# [REQUIRED TASK]
Copy the listing below without changes, from its first line through the line containing "Can you confirm", and stop there.

** BEGIN SUPPLIED RECORDS **

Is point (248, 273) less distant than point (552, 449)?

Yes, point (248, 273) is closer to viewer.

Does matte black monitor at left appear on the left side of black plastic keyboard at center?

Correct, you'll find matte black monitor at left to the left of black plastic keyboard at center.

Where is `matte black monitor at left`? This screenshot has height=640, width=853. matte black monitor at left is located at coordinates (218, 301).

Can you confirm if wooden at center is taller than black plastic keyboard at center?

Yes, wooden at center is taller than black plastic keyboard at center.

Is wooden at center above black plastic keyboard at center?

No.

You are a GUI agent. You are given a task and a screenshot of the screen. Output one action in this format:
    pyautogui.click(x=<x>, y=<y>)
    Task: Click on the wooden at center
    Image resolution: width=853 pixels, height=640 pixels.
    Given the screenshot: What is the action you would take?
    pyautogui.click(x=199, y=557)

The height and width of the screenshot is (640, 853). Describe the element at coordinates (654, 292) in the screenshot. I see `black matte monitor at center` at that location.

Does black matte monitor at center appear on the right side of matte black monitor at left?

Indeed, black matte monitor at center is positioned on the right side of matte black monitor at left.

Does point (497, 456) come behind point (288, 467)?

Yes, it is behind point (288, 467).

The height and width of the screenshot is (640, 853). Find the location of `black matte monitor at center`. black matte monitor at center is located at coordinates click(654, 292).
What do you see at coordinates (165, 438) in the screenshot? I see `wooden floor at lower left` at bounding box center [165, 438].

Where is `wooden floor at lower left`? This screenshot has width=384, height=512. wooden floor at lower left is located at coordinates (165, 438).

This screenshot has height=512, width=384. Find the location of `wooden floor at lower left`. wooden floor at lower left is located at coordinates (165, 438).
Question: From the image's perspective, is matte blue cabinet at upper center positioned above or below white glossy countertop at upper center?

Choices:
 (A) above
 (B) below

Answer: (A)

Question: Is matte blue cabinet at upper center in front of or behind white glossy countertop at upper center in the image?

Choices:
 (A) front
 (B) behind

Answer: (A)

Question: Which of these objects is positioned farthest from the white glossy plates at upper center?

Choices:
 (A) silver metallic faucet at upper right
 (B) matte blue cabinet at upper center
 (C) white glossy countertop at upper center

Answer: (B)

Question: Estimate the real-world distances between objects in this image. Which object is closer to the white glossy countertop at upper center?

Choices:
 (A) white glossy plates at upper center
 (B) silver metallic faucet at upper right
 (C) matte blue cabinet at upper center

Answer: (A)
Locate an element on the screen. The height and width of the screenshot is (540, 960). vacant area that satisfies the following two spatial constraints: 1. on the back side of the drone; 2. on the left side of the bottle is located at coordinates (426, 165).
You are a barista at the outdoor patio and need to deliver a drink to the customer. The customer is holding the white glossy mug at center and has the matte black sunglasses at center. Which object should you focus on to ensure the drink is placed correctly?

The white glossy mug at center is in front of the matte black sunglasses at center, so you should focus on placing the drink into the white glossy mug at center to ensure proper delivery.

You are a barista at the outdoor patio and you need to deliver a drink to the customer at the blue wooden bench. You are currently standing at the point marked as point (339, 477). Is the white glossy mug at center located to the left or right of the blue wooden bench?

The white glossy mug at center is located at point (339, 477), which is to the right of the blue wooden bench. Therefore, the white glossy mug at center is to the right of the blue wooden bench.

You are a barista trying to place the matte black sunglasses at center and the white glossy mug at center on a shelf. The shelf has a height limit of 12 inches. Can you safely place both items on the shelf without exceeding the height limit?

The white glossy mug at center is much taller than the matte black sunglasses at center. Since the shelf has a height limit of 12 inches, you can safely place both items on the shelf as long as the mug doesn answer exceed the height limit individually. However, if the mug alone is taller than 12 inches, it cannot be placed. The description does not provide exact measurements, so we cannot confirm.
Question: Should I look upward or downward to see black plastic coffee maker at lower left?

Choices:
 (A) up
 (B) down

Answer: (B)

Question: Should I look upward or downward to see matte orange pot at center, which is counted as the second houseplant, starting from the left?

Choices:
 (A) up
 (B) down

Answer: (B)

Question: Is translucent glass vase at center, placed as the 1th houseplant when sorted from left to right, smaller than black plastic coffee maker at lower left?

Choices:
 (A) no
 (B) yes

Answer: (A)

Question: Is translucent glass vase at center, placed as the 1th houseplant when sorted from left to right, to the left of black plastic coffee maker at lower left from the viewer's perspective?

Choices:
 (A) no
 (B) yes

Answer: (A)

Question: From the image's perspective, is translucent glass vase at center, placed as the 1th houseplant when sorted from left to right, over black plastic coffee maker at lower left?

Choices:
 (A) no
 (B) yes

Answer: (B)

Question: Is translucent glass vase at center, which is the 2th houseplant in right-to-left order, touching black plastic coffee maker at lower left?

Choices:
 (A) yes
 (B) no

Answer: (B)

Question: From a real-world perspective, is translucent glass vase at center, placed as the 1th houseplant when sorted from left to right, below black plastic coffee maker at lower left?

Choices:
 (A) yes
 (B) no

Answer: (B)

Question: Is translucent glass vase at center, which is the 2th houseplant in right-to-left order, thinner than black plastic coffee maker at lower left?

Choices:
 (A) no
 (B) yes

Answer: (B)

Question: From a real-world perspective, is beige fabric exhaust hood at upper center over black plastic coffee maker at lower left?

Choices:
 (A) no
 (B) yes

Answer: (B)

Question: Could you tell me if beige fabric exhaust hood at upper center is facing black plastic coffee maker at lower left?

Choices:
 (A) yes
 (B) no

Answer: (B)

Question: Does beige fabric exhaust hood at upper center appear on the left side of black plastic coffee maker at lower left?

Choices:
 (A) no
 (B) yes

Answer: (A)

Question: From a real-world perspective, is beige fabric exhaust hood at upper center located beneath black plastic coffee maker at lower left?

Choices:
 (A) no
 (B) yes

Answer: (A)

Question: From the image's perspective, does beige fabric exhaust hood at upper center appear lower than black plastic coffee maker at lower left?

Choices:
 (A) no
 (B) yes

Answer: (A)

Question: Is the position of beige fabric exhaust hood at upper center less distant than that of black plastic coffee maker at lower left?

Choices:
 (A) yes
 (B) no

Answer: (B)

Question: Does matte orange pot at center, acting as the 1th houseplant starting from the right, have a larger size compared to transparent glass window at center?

** END SUPPLIED RECORDS **

# [WRITTEN RESPONSE]
Is point (248, 273) less distant than point (552, 449)?

Yes, point (248, 273) is closer to viewer.

Does matte black monitor at left appear on the left side of black plastic keyboard at center?

Correct, you'll find matte black monitor at left to the left of black plastic keyboard at center.

Where is `matte black monitor at left`? This screenshot has height=640, width=853. matte black monitor at left is located at coordinates (218, 301).

Can you confirm if wooden at center is taller than black plastic keyboard at center?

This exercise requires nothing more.